- **THE INPUT**:
== Segment start ==
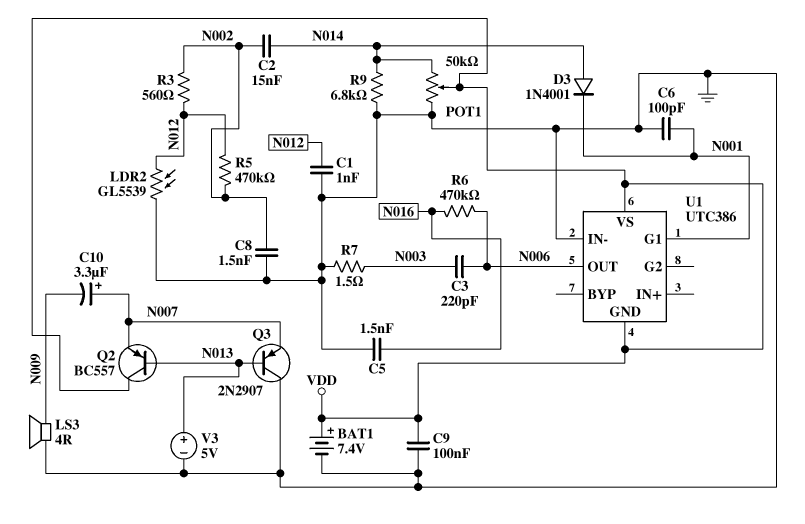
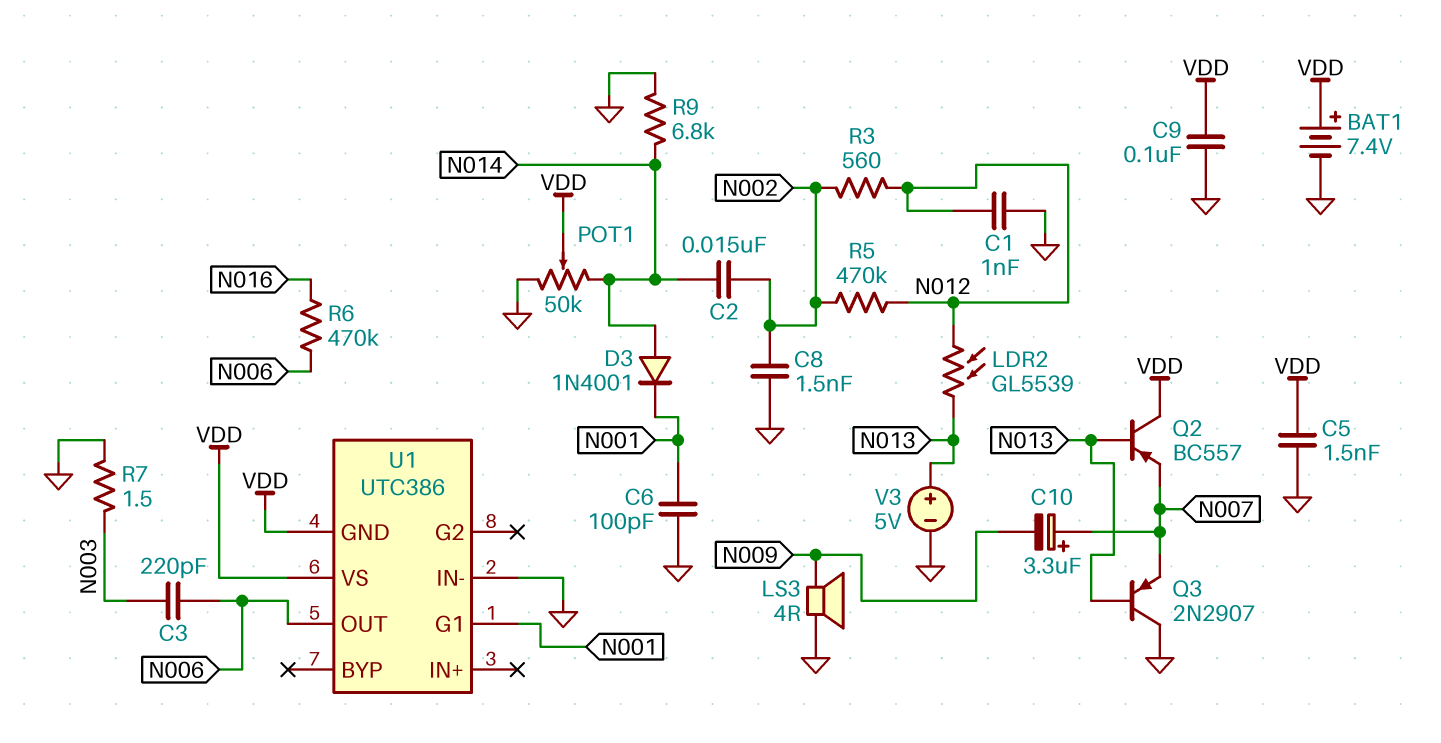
C5: 1.5nF (GND, N016) -> 1.5nF (GND, VDD)
LDR2: GL5539 (GND, N012) -> GL5539 (N012, N013)

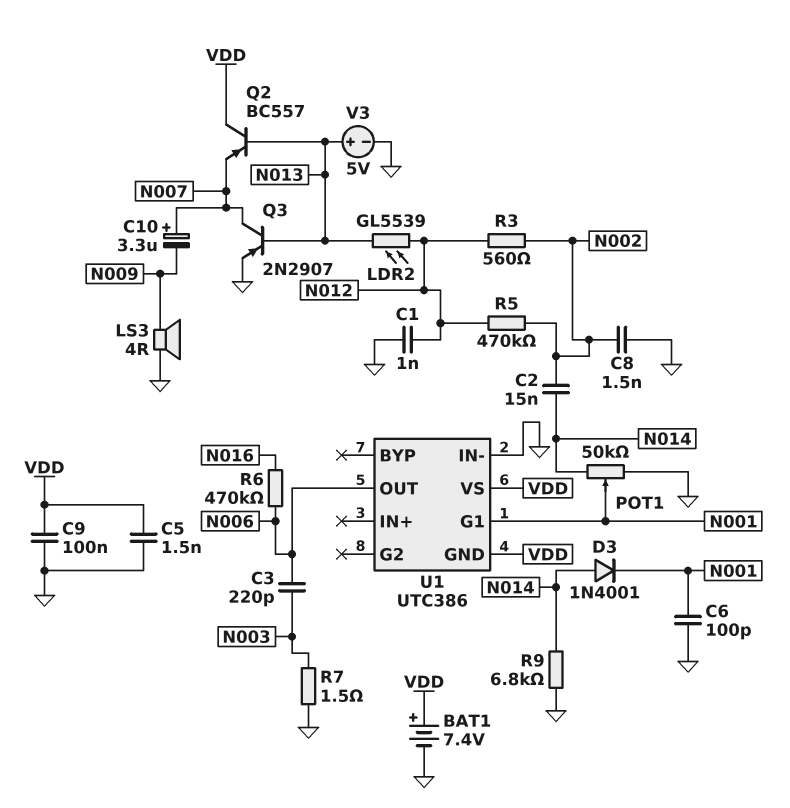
POT1: 50k (GND, N014, wiper VDD) -> 50k (GND, N014, wiper N001)
Q3: PNP 2N2907 (B N013, C GND, E N007) -> PNP 2N2907 (B N013, C N007, E GND)

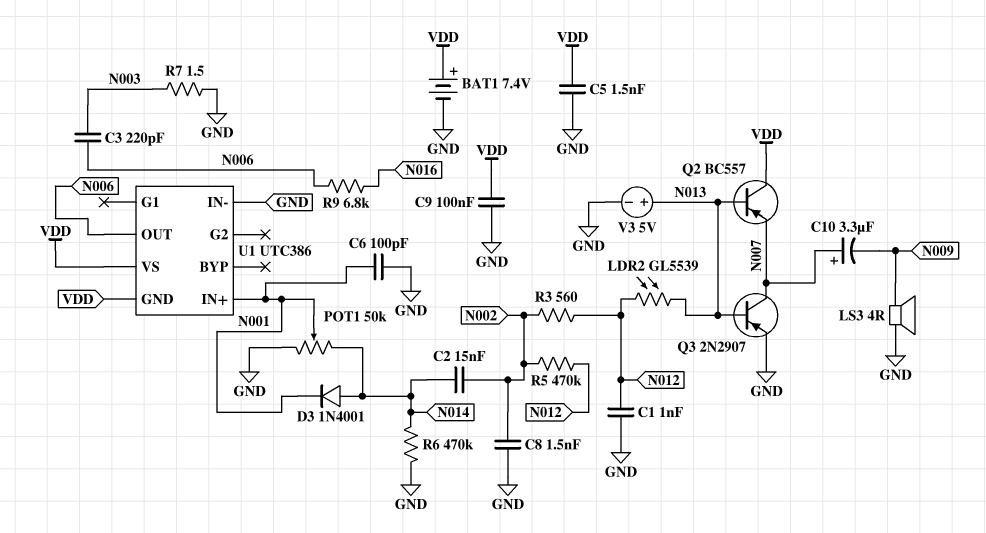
R6: 470k (N006, N016) -> 470k (GND, N014)
R9: 6.8k (GND, N014) -> 6.8k (N006, N016)
U1 pin G1: N001 -> none
U1 pin IN+: none -> N001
== Segment end ==
- **TASK STATEMENT**: Each line above must be set down exactly, though no picture should be carried over.

- **EXERCISE OUTPUT**:
C5: 1.5nF (GND, N016) -> 1.5nF (GND, VDD)
LDR2: GL5539 (GND, N012) -> GL5539 (N012, N013)

POT1: 50k (GND, N014, wiper VDD) -> 50k (GND, N014, wiper N001)
Q3: PNP 2N2907 (B N013, C GND, E N007) -> PNP 2N2907 (B N013, C N007, E GND)

R6: 470k (N006, N016) -> 470k (GND, N014)
R9: 6.8k (GND, N014) -> 6.8k (N006, N016)
U1 pin G1: N001 -> none
U1 pin IN+: none -> N001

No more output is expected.